* BEGIN DATA LINES *

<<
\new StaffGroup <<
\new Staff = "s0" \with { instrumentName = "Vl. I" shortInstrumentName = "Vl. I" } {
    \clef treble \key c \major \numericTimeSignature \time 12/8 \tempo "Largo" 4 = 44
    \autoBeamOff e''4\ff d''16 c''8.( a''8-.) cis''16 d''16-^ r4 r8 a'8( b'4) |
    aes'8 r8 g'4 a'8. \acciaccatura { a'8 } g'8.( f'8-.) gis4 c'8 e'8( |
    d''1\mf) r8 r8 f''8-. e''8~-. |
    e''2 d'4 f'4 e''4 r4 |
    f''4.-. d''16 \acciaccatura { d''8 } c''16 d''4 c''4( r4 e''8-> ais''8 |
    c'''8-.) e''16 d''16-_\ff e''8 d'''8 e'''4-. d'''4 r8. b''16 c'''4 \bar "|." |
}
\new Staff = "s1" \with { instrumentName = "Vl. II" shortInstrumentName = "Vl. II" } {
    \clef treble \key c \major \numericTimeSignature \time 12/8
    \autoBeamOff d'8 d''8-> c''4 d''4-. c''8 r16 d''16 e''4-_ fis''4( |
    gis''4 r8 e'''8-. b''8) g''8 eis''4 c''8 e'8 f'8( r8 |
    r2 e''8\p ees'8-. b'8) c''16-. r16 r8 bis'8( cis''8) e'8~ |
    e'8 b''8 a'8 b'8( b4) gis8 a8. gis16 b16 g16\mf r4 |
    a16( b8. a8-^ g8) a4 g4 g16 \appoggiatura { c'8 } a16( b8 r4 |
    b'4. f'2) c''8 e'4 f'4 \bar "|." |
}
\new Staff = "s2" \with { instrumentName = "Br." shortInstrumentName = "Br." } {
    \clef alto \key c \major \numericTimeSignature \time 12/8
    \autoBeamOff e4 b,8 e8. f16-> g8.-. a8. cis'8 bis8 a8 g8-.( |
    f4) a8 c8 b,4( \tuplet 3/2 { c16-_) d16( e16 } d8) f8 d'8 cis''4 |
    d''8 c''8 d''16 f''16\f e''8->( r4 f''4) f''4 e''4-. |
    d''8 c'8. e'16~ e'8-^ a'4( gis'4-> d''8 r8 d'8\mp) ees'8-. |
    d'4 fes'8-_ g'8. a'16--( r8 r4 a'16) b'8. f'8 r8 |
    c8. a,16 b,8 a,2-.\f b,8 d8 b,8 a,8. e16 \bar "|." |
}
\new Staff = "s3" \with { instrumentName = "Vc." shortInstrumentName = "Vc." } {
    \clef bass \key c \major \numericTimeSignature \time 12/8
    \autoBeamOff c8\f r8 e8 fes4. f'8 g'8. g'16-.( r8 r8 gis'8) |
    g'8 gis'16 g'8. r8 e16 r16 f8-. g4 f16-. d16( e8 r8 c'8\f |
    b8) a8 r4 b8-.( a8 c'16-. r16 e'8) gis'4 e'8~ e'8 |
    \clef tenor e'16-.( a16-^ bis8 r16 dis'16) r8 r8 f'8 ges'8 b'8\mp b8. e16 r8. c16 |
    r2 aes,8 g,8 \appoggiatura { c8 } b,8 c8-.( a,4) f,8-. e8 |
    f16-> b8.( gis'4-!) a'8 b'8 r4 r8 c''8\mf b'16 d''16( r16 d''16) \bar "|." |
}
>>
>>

* END DATA LINES *

Copy each of the rows above line for line, without changing anything.

<<
\new StaffGroup <<
\new Staff = "s0" \with { instrumentName = "Vl. I" shortInstrumentName = "Vl. I" } {
    \clef treble \key c \major \numericTimeSignature \time 12/8 \tempo "Largo" 4 = 44
    \autoBeamOff e''4\ff d''16 c''8.( a''8-.) cis''16 d''16-^ r4 r8 a'8( b'4) |
    aes'8 r8 g'4 a'8. \acciaccatura { a'8 } g'8.( f'8-.) gis4 c'8 e'8( |
    d''1\mf) r8 r8 f''8-. e''8~-. |
    e''2 d'4 f'4 e''4 r4 |
    f''4.-. d''16 \acciaccatura { d''8 } c''16 d''4 c''4( r4 e''8-> ais''8 |
    c'''8-.) e''16 d''16-_\ff e''8 d'''8 e'''4-. d'''4 r8. b''16 c'''4 \bar "|." |
}
\new Staff = "s1" \with { instrumentName = "Vl. II" shortInstrumentName = "Vl. II" } {
    \clef treble \key c \major \numericTimeSignature \time 12/8
    \autoBeamOff d'8 d''8-> c''4 d''4-. c''8 r16 d''16 e''4-_ fis''4( |
    gis''4 r8 e'''8-. b''8) g''8 eis''4 c''8 e'8 f'8( r8 |
    r2 e''8\p ees'8-. b'8) c''16-. r16 r8 bis'8( cis''8) e'8~ |
    e'8 b''8 a'8 b'8( b4) gis8 a8. gis16 b16 g16\mf r4 |
    a16( b8. a8-^ g8) a4 g4 g16 \appoggiatura { c'8 } a16( b8 r4 |
    b'4. f'2) c''8 e'4 f'4 \bar "|." |
}
\new Staff = "s2" \with { instrumentName = "Br." shortInstrumentName = "Br." } {
    \clef alto \key c \major \numericTimeSignature \time 12/8
    \autoBeamOff e4 b,8 e8. f16-> g8.-. a8. cis'8 bis8 a8 g8-.( |
    f4) a8 c8 b,4( \tuplet 3/2 { c16-_) d16( e16 } d8) f8 d'8 cis''4 |
    d''8 c''8 d''16 f''16\f e''8->( r4 f''4) f''4 e''4-. |
    d''8 c'8. e'16~ e'8-^ a'4( gis'4-> d''8 r8 d'8\mp) ees'8-. |
    d'4 fes'8-_ g'8. a'16--( r8 r4 a'16) b'8. f'8 r8 |
    c8. a,16 b,8 a,2-.\f b,8 d8 b,8 a,8. e16 \bar "|." |
}
\new Staff = "s3" \with { instrumentName = "Vc." shortInstrumentName = "Vc." } {
    \clef bass \key c \major \numericTimeSignature \time 12/8
    \autoBeamOff c8\f r8 e8 fes4. f'8 g'8. g'16-.( r8 r8 gis'8) |
    g'8 gis'16 g'8. r8 e16 r16 f8-. g4 f16-. d16( e8 r8 c'8\f |
    b8) a8 r4 b8-.( a8 c'16-. r16 e'8) gis'4 e'8~ e'8 |
    \clef tenor e'16-.( a16-^ bis8 r16 dis'16) r8 r8 f'8 ges'8 b'8\mp b8. e16 r8. c16 |
    r2 aes,8 g,8 \appoggiatura { c8 } b,8 c8-.( a,4) f,8-. e8 |
    f16-> b8.( gis'4-!) a'8 b'8 r4 r8 c''8\mf b'16 d''16( r16 d''16) \bar "|." |
}
>>
>>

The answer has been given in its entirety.